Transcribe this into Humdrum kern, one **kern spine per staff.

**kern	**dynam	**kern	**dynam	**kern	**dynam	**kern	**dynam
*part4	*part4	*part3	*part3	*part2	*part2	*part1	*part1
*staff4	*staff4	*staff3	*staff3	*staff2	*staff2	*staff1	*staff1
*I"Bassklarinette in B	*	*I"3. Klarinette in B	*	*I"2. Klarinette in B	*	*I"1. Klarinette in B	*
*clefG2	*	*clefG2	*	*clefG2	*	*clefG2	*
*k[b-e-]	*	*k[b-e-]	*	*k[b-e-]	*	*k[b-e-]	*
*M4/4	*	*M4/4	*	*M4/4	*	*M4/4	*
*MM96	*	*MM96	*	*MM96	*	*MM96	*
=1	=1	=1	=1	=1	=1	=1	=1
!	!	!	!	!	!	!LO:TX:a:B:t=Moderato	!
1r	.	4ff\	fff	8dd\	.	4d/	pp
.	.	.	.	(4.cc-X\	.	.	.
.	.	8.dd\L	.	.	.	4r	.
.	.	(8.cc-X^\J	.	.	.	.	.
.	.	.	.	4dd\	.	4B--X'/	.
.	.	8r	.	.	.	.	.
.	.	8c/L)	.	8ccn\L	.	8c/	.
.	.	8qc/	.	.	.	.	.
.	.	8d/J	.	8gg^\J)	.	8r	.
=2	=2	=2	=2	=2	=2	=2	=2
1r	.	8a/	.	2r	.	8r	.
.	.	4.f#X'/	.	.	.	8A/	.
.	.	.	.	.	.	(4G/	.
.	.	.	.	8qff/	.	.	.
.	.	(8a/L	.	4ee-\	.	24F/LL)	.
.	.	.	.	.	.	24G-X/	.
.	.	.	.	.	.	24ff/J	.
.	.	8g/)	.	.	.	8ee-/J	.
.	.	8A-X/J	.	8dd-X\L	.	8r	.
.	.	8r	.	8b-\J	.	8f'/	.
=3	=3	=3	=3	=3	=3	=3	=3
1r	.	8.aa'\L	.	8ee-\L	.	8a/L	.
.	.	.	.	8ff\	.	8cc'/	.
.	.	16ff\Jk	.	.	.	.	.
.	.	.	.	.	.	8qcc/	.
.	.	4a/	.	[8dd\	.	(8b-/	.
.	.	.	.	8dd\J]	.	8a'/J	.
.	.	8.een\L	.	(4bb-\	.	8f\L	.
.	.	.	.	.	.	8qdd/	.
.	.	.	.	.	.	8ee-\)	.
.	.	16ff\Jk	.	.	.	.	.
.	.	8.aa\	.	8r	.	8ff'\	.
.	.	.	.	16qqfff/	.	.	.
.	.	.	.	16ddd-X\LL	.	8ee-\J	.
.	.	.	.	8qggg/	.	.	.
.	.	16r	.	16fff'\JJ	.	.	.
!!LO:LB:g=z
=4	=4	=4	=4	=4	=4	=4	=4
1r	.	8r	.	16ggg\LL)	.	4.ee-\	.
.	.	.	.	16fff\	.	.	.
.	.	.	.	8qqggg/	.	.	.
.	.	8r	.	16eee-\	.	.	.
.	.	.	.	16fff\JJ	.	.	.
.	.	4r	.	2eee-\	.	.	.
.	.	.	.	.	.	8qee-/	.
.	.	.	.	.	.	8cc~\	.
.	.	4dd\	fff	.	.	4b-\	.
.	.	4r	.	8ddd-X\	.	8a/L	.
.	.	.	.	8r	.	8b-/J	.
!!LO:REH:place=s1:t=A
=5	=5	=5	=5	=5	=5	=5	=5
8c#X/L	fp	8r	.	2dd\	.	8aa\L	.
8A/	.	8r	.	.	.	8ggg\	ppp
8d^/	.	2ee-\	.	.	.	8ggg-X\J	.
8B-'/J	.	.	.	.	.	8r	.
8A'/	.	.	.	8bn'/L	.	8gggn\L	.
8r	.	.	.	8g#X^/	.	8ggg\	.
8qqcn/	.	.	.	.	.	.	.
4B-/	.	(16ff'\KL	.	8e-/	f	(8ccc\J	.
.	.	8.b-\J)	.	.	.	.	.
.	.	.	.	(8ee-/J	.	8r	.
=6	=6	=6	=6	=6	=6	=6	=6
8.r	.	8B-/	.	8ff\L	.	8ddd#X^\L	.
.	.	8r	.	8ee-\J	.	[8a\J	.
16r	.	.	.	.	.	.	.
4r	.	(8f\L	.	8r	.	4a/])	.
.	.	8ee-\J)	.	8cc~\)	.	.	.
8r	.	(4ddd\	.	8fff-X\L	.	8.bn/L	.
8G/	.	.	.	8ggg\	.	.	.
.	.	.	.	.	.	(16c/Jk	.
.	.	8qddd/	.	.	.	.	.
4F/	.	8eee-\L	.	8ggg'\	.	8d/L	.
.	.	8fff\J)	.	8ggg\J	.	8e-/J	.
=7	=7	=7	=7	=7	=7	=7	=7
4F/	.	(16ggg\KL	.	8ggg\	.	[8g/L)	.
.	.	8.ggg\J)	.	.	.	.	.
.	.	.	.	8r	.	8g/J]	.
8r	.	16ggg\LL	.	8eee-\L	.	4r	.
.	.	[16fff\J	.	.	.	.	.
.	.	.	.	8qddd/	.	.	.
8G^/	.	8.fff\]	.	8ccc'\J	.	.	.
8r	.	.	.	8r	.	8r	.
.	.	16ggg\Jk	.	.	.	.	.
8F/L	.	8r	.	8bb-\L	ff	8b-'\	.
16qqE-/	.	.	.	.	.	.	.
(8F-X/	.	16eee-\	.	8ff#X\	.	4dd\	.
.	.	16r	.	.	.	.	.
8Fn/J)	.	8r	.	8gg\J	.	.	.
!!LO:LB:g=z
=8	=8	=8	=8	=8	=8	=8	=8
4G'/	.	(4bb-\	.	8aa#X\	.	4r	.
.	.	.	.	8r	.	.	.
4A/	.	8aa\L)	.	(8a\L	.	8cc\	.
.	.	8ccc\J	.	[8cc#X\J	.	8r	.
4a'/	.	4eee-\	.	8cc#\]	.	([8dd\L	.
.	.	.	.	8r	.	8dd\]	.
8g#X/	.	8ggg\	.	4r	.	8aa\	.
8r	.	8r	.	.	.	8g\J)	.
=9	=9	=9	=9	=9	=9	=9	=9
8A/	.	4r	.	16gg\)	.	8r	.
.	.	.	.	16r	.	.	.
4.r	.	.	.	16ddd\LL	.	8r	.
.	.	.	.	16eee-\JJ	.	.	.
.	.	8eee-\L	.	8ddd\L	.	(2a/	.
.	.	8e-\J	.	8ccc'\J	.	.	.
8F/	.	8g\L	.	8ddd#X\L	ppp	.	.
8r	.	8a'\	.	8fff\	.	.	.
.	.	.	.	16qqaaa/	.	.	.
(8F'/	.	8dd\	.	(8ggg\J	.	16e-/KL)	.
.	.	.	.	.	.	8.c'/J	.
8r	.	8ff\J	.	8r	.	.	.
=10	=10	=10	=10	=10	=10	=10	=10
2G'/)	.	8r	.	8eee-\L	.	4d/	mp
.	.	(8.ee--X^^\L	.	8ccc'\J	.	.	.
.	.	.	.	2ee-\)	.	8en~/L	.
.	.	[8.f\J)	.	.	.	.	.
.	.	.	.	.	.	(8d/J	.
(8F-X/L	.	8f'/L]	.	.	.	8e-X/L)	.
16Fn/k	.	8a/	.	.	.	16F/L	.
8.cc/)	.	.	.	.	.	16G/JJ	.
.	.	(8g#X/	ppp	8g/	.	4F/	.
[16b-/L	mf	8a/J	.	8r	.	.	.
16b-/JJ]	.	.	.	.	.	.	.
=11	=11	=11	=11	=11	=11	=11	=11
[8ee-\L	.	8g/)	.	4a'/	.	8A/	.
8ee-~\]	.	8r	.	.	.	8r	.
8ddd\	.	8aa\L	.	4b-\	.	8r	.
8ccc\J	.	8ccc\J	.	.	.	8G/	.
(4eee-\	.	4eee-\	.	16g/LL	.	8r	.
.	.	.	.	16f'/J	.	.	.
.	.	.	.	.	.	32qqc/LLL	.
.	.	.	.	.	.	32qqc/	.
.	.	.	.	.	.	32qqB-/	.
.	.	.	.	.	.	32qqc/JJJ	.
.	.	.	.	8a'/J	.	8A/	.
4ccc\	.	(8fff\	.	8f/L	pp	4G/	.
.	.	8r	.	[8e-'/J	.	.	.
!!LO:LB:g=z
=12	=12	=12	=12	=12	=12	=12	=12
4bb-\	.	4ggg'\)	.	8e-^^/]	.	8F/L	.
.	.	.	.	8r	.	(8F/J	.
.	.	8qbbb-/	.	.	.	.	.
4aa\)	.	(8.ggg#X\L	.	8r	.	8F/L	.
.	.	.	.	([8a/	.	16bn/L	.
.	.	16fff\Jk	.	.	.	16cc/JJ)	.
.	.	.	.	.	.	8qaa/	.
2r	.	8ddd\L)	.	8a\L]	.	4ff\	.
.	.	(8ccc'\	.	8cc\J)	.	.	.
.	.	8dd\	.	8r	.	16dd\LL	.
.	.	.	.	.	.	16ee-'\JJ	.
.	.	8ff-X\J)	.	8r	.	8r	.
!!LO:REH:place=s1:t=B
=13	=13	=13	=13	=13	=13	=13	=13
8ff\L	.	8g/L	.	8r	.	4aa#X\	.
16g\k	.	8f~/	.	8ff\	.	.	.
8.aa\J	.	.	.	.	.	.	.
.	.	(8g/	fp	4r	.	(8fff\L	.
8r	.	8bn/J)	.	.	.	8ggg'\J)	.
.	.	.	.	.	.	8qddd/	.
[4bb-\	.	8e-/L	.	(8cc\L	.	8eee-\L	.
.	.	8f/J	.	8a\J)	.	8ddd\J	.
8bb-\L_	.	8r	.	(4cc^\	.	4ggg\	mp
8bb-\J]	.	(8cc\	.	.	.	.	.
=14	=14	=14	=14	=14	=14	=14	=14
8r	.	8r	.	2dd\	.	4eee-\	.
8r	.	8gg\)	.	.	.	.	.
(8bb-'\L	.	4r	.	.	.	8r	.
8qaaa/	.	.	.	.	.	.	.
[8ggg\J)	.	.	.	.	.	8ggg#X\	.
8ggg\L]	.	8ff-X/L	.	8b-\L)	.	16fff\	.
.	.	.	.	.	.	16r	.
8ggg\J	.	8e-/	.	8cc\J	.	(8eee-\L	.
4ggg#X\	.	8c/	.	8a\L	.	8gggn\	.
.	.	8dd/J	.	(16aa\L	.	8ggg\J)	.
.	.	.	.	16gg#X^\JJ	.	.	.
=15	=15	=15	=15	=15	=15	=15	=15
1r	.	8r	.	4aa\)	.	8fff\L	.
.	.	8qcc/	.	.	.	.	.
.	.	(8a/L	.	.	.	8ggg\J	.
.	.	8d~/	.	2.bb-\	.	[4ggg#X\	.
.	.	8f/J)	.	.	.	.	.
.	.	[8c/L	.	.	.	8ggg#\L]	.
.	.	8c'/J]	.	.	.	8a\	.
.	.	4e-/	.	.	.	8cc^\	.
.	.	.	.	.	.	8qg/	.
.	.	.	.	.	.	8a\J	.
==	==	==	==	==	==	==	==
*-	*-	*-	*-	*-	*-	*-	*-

▬▬▬▬▬▬

Extract each line from the rows above that contains the string "kern". Case must match.

Transcribe this into Humdrum kern, one **kern spine per staff.
**kern	**dynam	**kern	**dynam	**kern	**dynam	**kern	**dynam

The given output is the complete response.